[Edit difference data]
____________

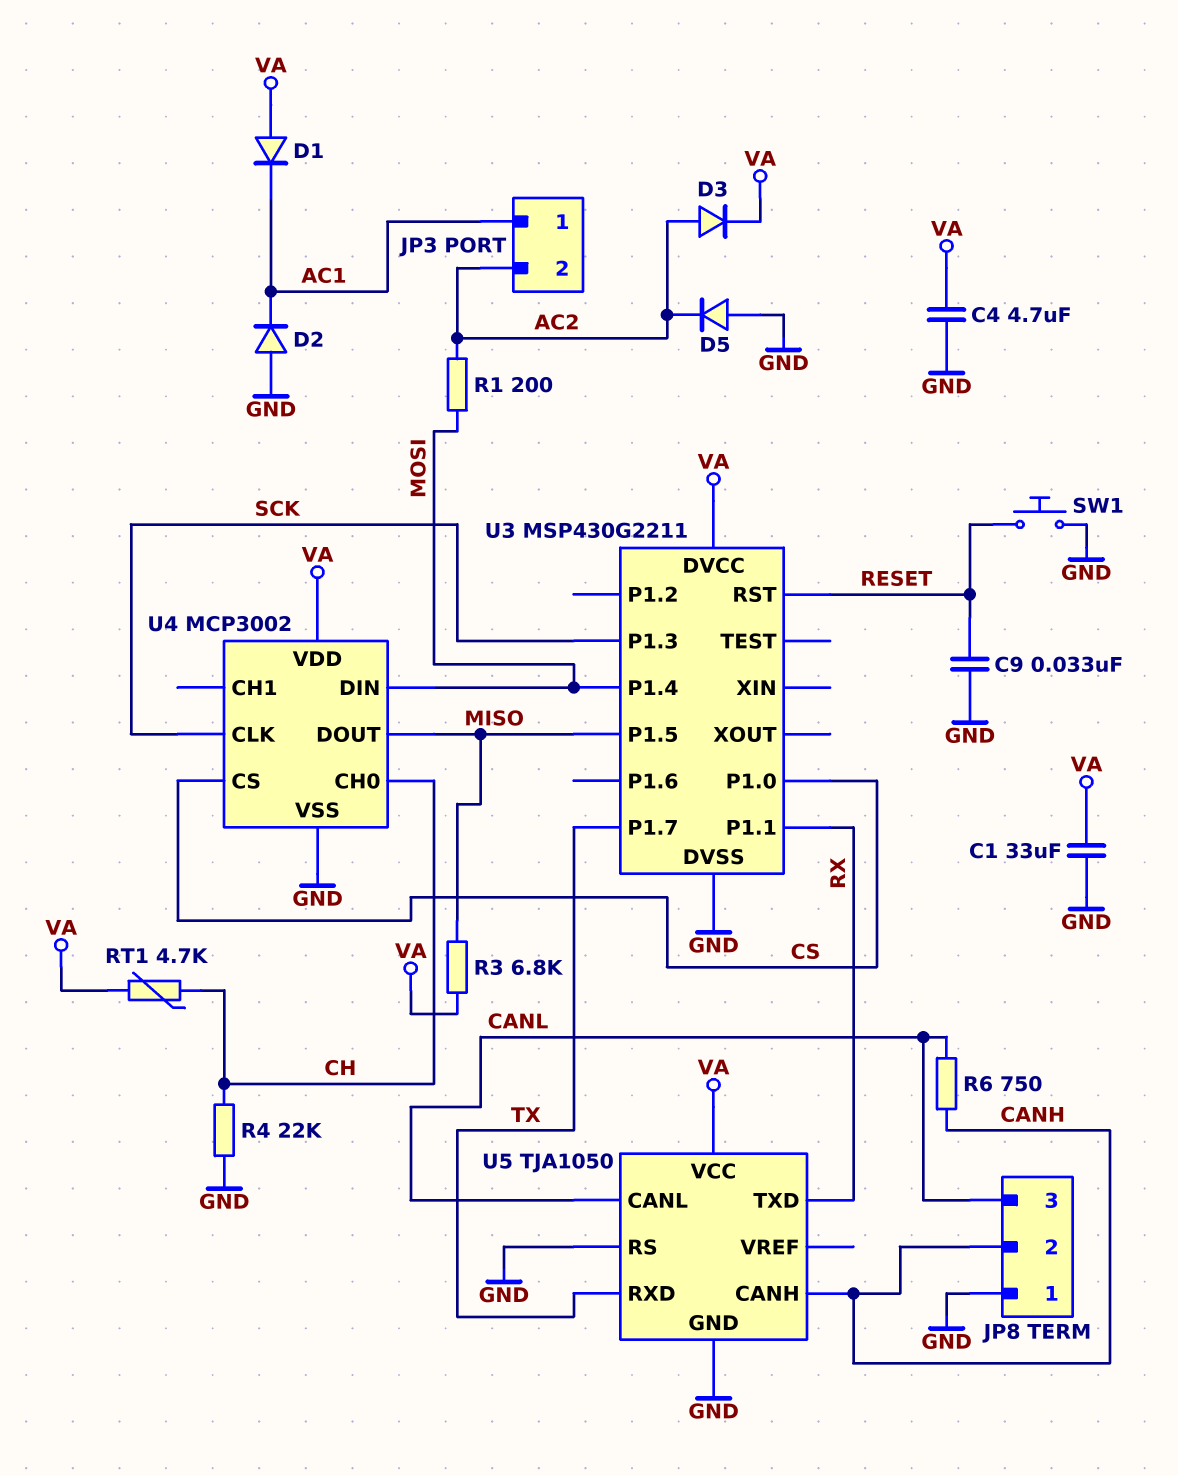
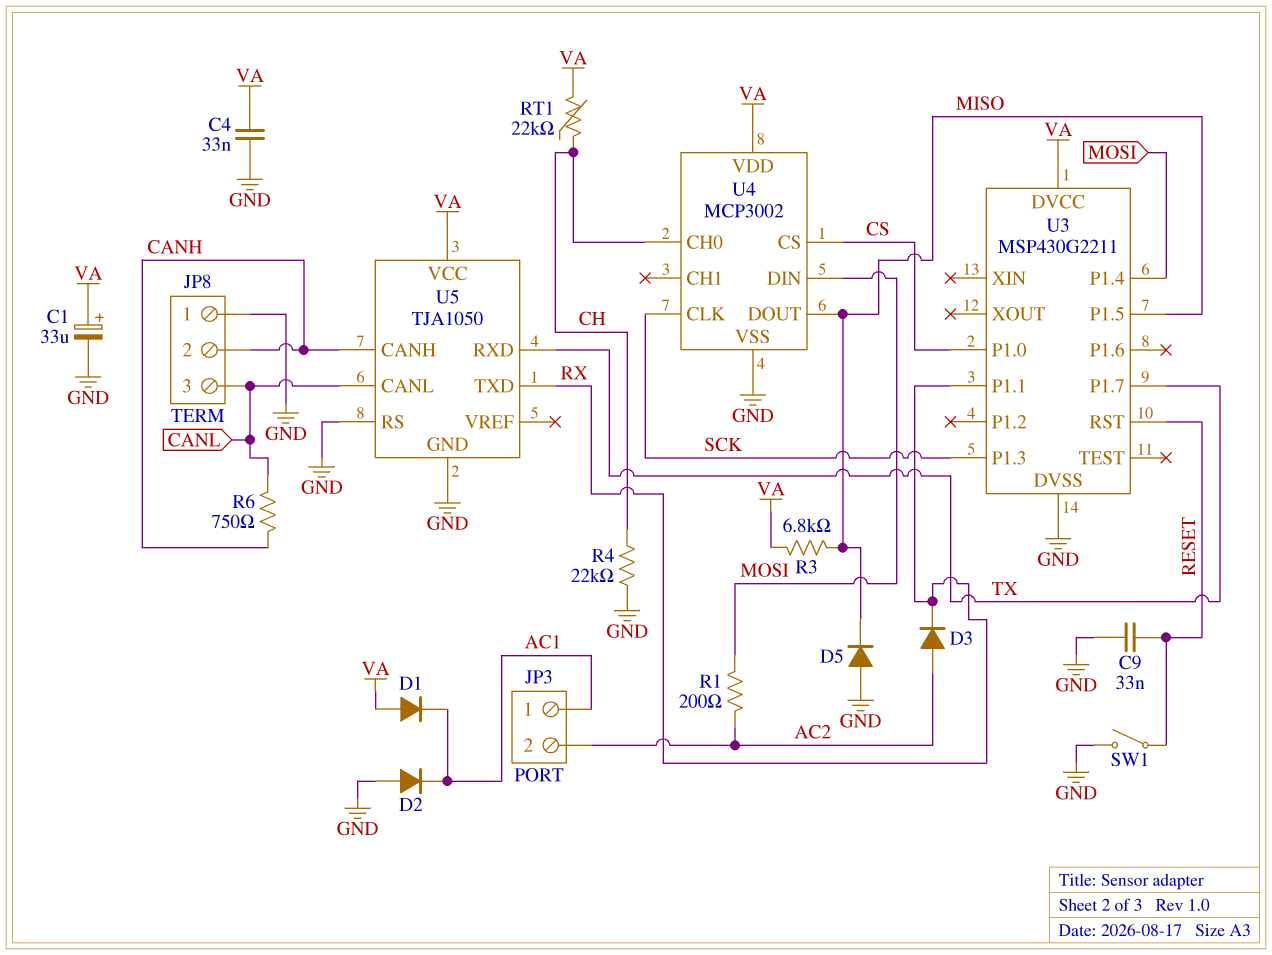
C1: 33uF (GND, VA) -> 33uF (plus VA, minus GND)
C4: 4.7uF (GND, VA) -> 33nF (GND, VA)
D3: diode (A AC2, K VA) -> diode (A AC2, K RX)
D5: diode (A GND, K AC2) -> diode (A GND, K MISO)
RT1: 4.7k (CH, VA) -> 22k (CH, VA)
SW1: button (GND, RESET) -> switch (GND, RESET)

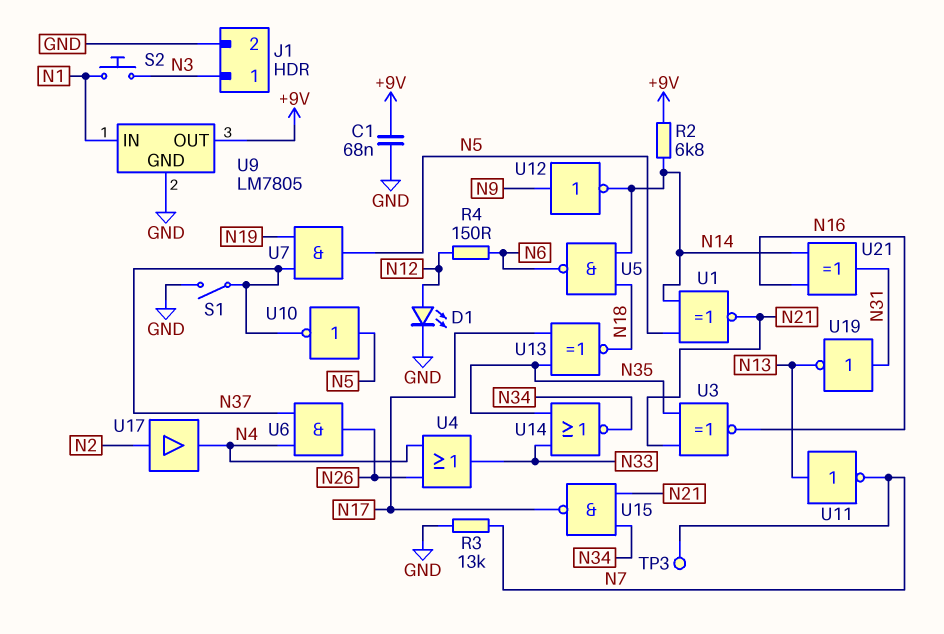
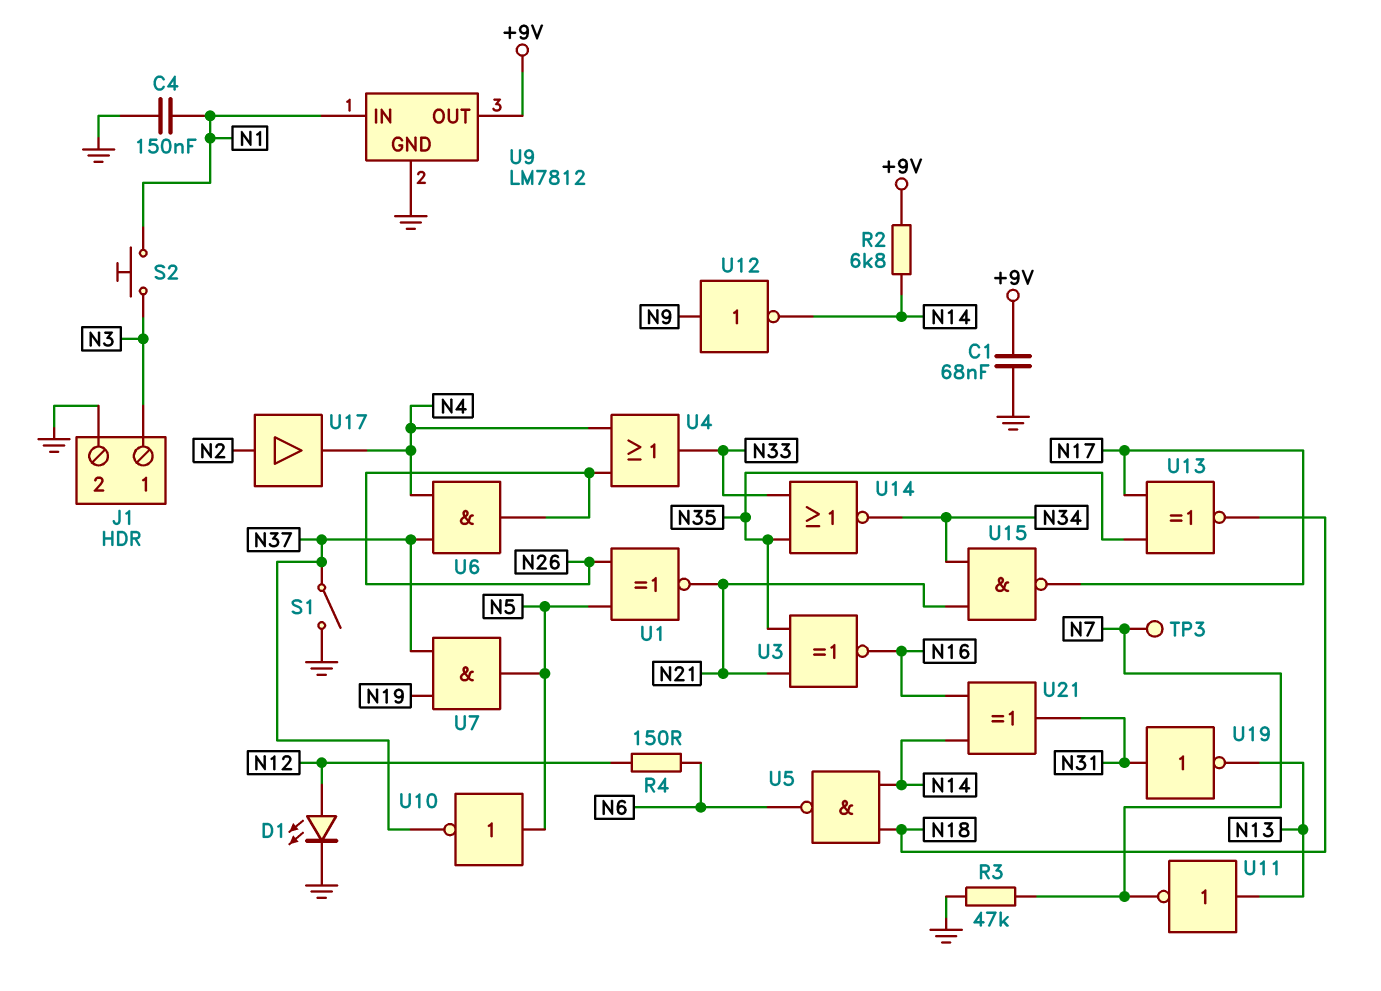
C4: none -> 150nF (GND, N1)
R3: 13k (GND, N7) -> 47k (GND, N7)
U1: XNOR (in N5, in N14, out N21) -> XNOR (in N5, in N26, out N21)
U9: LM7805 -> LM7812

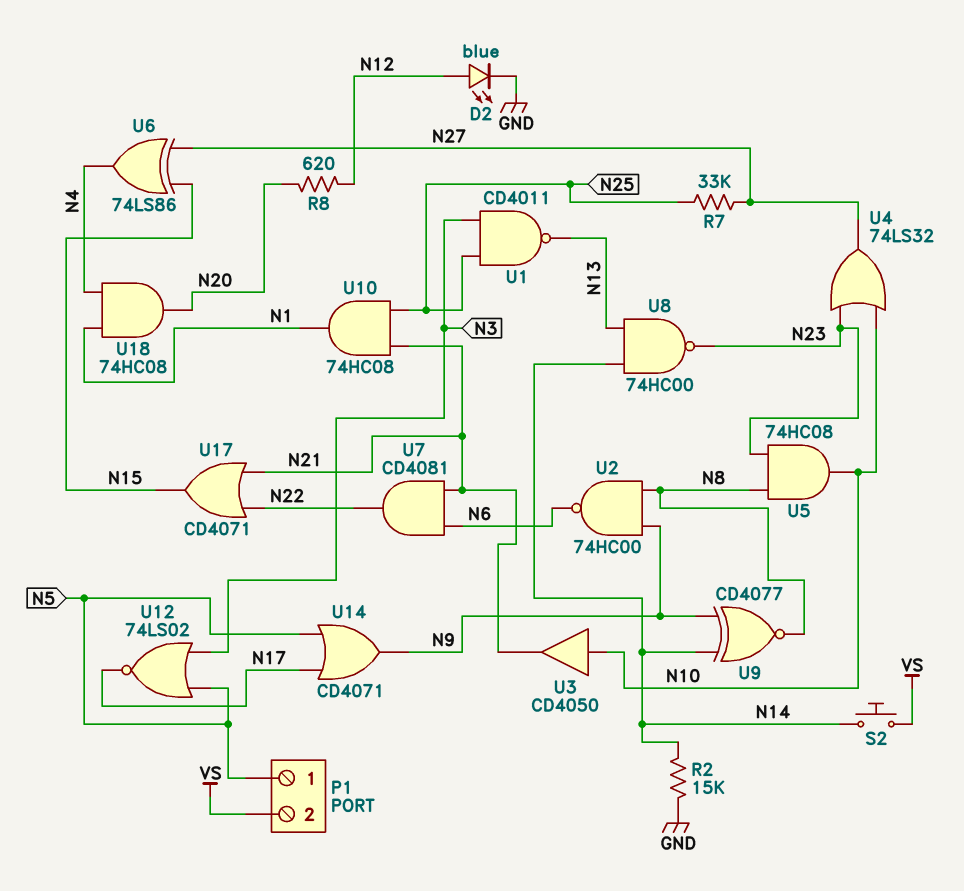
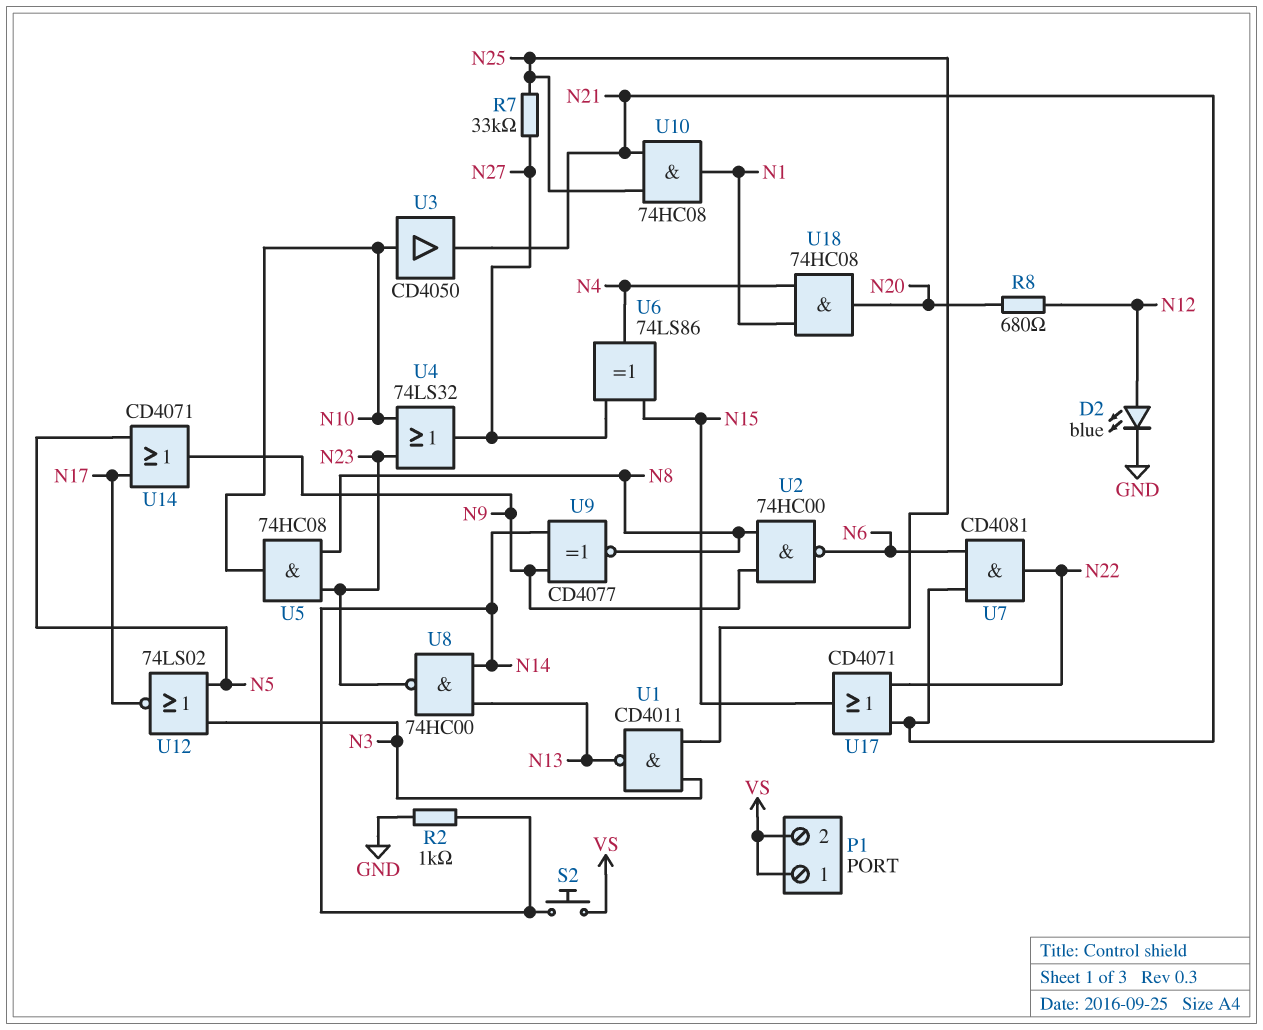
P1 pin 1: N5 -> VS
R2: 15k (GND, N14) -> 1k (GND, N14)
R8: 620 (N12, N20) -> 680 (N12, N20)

____________

TASK GOAL:
Print exactly the lines from the one containing "P1 pin 1: N5 -> VS" through the last line of the records above, both included.

RESPONSE TO THIS TASK:
P1 pin 1: N5 -> VS
R2: 15k (GND, N14) -> 1k (GND, N14)
R8: 620 (N12, N20) -> 680 (N12, N20)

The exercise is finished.